__Task to carry out__. When you reach the line containing "(385, 370) = (247, 276): red" in the entries below, start writing out each line exactly, and stop after the line containing "camera: 20 degrees left, 5 degrees up".

__Input data__.

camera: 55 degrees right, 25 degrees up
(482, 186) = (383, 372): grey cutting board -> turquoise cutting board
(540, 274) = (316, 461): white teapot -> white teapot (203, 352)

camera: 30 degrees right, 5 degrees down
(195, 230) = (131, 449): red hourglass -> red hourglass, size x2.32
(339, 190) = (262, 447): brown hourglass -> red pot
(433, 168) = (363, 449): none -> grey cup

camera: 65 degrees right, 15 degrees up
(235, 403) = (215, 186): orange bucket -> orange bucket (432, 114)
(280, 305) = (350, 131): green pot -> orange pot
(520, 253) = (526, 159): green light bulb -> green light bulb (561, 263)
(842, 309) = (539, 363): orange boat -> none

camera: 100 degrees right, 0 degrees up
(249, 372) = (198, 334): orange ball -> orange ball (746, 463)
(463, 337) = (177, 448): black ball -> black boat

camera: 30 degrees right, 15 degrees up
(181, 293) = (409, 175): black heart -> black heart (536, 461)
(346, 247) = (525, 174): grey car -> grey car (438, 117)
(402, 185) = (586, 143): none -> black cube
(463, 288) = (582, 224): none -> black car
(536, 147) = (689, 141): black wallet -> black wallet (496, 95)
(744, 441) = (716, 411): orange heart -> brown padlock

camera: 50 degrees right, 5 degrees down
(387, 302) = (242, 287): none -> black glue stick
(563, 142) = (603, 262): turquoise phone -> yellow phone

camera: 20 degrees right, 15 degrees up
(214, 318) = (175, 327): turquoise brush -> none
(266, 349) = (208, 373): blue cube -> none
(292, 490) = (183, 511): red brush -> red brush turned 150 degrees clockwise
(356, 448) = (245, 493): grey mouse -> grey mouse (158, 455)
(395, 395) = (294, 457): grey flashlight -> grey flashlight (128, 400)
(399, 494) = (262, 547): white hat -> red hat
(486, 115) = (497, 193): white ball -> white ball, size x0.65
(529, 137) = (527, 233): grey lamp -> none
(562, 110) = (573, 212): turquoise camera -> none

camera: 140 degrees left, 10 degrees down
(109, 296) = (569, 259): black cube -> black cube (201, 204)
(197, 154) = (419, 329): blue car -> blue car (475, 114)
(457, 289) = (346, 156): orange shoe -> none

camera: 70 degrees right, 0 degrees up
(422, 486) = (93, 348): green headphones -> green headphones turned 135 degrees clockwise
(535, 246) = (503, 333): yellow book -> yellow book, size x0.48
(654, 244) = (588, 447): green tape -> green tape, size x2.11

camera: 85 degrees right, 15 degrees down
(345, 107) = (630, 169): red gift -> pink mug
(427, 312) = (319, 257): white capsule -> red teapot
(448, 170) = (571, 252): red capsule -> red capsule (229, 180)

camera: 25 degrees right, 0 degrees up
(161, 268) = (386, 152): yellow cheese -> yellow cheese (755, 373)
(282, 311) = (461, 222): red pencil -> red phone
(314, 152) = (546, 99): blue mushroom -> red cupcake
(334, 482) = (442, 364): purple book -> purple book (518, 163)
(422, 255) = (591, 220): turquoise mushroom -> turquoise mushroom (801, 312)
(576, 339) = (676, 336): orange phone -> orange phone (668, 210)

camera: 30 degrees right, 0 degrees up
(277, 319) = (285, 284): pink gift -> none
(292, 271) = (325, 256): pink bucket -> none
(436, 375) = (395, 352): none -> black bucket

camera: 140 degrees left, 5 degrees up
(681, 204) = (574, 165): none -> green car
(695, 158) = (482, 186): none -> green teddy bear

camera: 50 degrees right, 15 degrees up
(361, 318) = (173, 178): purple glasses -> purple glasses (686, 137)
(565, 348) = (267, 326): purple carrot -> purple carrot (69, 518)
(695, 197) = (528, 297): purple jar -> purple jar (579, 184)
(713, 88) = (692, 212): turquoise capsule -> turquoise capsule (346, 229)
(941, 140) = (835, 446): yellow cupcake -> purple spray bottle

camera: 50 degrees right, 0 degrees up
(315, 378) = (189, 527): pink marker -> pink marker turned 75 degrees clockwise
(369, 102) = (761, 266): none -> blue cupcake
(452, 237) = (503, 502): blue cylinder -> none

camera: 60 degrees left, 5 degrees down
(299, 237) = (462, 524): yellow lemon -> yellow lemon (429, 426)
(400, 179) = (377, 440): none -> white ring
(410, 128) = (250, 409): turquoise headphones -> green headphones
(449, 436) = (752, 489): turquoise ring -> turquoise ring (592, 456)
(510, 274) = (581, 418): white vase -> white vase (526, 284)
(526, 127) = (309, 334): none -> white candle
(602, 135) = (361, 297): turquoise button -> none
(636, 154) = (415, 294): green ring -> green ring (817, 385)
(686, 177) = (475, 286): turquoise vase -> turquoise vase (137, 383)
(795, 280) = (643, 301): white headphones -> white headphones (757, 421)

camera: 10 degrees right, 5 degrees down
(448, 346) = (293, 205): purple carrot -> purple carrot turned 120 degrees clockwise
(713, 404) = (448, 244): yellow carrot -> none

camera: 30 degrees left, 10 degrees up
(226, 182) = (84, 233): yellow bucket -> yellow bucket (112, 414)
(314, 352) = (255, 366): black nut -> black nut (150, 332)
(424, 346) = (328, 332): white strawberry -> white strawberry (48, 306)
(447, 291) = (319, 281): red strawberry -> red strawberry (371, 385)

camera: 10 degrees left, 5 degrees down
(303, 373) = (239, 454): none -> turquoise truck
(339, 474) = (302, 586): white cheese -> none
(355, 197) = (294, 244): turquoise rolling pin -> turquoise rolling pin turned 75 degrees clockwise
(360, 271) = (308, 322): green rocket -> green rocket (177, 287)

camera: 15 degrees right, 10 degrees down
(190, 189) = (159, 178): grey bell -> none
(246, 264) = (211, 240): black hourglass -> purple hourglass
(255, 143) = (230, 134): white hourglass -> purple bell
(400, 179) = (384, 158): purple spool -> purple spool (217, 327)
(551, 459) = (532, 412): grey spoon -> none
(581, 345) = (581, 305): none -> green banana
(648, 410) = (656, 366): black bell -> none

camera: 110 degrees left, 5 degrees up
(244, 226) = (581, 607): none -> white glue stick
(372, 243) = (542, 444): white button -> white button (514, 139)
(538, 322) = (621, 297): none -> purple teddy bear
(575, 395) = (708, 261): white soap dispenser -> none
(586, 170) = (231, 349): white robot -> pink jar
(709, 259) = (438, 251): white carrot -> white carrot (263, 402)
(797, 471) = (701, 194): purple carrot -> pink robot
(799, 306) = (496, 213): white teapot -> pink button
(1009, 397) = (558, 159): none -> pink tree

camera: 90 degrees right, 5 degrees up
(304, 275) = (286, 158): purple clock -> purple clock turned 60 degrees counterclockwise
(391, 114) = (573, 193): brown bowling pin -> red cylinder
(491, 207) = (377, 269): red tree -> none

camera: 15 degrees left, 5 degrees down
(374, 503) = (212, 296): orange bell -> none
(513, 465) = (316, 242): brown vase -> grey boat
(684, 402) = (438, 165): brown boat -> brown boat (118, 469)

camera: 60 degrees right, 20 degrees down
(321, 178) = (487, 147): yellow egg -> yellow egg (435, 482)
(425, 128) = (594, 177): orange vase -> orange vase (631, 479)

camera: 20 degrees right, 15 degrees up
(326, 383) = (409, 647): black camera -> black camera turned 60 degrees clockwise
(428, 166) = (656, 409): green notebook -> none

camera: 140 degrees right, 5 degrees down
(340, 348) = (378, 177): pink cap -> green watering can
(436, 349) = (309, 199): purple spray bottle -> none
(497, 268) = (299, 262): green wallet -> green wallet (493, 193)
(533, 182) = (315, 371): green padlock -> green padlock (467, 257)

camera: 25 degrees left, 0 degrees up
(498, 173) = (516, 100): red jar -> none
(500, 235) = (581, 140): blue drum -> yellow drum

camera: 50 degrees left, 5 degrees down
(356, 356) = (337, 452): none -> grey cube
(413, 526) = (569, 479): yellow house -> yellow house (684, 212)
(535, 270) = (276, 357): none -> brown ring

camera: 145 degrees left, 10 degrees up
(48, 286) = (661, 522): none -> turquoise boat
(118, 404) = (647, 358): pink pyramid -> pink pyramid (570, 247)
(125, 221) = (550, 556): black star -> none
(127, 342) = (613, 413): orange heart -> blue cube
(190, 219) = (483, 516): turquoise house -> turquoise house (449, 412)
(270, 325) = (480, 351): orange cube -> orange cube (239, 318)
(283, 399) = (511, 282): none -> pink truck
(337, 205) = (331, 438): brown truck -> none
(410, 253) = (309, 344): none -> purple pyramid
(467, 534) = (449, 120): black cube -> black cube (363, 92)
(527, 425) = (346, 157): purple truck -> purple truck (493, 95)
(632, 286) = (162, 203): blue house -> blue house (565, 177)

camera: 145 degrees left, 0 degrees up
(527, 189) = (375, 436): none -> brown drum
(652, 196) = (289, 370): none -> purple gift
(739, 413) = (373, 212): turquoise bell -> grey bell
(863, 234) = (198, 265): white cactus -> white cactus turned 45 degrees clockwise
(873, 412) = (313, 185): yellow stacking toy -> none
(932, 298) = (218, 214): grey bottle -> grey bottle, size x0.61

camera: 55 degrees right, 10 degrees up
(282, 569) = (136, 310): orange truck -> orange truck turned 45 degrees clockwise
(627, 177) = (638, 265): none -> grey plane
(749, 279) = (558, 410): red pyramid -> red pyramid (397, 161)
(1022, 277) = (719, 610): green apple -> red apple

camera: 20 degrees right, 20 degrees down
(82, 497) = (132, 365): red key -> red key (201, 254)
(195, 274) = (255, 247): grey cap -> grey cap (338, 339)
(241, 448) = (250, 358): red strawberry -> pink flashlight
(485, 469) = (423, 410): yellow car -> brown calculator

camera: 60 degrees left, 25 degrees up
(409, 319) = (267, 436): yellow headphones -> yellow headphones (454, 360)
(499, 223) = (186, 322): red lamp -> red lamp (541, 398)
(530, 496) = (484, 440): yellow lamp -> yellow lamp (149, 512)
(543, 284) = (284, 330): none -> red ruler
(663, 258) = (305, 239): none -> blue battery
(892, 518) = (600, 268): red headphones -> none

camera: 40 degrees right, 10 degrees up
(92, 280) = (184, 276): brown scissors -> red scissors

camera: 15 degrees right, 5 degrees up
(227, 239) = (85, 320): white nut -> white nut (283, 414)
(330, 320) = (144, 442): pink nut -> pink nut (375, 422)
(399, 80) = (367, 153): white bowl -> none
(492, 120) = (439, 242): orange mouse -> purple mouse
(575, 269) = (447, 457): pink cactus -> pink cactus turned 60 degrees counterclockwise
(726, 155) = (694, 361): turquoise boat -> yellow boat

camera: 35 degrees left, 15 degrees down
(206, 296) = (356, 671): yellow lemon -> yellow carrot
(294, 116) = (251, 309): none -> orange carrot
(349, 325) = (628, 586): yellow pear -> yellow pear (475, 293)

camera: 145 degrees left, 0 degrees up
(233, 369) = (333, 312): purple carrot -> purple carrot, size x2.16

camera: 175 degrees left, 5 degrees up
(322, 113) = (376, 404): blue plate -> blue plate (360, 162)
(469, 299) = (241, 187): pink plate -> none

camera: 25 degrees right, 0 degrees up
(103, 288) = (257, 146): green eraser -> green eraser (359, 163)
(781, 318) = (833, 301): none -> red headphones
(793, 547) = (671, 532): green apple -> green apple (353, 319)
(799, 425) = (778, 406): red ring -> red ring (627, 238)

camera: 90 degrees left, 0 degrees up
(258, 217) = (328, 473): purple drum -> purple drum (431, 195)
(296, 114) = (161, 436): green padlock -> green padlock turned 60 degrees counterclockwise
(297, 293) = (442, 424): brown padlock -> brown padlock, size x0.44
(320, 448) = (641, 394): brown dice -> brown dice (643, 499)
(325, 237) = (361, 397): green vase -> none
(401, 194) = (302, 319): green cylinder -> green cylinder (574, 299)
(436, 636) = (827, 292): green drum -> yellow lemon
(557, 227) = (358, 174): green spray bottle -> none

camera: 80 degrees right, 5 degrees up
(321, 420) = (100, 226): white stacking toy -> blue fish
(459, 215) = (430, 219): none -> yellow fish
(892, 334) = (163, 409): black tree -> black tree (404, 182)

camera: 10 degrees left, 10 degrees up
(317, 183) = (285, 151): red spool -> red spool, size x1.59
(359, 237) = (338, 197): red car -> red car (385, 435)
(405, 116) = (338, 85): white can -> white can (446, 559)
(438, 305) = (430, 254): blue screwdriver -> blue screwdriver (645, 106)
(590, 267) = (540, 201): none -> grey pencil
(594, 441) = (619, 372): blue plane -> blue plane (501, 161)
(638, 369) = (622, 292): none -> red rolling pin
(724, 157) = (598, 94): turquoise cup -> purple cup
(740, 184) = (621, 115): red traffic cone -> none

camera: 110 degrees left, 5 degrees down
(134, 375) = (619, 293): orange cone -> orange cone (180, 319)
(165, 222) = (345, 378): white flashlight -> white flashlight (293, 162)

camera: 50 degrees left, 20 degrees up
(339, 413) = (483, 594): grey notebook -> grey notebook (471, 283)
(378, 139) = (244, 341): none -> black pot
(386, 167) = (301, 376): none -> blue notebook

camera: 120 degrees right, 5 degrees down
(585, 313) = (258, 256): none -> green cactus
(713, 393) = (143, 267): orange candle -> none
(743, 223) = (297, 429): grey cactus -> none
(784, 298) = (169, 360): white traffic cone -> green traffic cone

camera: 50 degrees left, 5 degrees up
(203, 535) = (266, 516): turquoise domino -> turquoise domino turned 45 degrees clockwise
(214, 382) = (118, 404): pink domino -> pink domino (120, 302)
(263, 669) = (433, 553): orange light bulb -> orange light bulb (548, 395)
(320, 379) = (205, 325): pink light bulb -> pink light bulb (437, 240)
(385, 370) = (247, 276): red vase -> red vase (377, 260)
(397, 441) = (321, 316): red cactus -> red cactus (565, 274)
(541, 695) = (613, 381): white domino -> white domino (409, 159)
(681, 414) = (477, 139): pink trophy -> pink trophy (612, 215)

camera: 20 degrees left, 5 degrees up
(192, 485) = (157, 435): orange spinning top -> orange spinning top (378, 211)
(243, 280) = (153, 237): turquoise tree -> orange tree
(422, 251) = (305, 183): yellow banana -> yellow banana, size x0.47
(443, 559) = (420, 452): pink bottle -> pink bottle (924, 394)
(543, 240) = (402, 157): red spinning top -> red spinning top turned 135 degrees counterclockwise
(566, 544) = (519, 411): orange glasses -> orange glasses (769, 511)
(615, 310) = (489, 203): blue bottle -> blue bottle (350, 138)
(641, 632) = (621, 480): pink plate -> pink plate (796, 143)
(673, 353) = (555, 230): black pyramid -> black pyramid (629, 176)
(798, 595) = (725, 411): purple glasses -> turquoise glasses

__Solution for this task__.
(385, 370) = (247, 276): red vase -> red vase (377, 260)
(397, 441) = (321, 316): red cactus -> red cactus (565, 274)
(541, 695) = (613, 381): white domino -> white domino (409, 159)
(681, 414) = (477, 139): pink trophy -> pink trophy (612, 215)

camera: 20 degrees left, 5 degrees up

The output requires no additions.